→ TASK TO CARRY OUT: Repeat every record below exactly as written.

--- EXERCISE INPUT ---

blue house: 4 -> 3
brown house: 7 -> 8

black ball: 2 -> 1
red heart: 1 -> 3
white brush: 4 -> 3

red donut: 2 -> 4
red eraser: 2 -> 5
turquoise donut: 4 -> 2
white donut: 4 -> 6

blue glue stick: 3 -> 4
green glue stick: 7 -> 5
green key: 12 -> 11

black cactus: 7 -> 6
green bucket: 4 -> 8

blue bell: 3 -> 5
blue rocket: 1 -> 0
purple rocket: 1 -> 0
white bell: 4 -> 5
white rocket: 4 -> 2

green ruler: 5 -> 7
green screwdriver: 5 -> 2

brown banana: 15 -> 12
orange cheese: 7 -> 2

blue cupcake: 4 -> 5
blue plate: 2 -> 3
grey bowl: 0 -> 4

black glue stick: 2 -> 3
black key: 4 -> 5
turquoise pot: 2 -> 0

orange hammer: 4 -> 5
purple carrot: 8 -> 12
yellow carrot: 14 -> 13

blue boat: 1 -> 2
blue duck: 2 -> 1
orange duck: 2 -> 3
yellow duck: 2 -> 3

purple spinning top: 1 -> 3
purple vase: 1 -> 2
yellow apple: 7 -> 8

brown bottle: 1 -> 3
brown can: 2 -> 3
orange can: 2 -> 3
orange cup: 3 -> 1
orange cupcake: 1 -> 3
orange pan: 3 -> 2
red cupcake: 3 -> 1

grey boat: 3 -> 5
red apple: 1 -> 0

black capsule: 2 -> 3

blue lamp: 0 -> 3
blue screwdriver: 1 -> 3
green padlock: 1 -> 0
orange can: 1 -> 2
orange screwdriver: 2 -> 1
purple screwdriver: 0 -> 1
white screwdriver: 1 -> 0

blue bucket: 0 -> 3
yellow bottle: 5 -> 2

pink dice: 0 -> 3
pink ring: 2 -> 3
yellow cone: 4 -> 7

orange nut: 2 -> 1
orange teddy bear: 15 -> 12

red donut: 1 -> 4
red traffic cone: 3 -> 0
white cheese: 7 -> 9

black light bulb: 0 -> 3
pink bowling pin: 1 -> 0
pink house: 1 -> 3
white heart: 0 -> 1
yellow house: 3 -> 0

---

→ REPLY TO THE EXERCISE:
blue house: 4 -> 3
brown house: 7 -> 8

black ball: 2 -> 1
red heart: 1 -> 3
white brush: 4 -> 3

red donut: 2 -> 4
red eraser: 2 -> 5
turquoise donut: 4 -> 2
white donut: 4 -> 6

blue glue stick: 3 -> 4
green glue stick: 7 -> 5
green key: 12 -> 11

black cactus: 7 -> 6
green bucket: 4 -> 8

blue bell: 3 -> 5
blue rocket: 1 -> 0
purple rocket: 1 -> 0
white bell: 4 -> 5
white rocket: 4 -> 2

green ruler: 5 -> 7
green screwdriver: 5 -> 2

brown banana: 15 -> 12
orange cheese: 7 -> 2

blue cupcake: 4 -> 5
blue plate: 2 -> 3
grey bowl: 0 -> 4

black glue stick: 2 -> 3
black key: 4 -> 5
turquoise pot: 2 -> 0

orange hammer: 4 -> 5
purple carrot: 8 -> 12
yellow carrot: 14 -> 13

blue boat: 1 -> 2
blue duck: 2 -> 1
orange duck: 2 -> 3
yellow duck: 2 -> 3

purple spinning top: 1 -> 3
purple vase: 1 -> 2
yellow apple: 7 -> 8

brown bottle: 1 -> 3
brown can: 2 -> 3
orange can: 2 -> 3
orange cup: 3 -> 1
orange cupcake: 1 -> 3
orange pan: 3 -> 2
red cupcake: 3 -> 1

grey boat: 3 -> 5
red apple: 1 -> 0

black capsule: 2 -> 3

blue lamp: 0 -> 3
blue screwdriver: 1 -> 3
green padlock: 1 -> 0
orange can: 1 -> 2
orange screwdriver: 2 -> 1
purple screwdriver: 0 -> 1
white screwdriver: 1 -> 0

blue bucket: 0 -> 3
yellow bottle: 5 -> 2

pink dice: 0 -> 3
pink ring: 2 -> 3
yellow cone: 4 -> 7

orange nut: 2 -> 1
orange teddy bear: 15 -> 12

red donut: 1 -> 4
red traffic cone: 3 -> 0
white cheese: 7 -> 9

black light bulb: 0 -> 3
pink bowling pin: 1 -> 0
pink house: 1 -> 3
white heart: 0 -> 1
yellow house: 3 -> 0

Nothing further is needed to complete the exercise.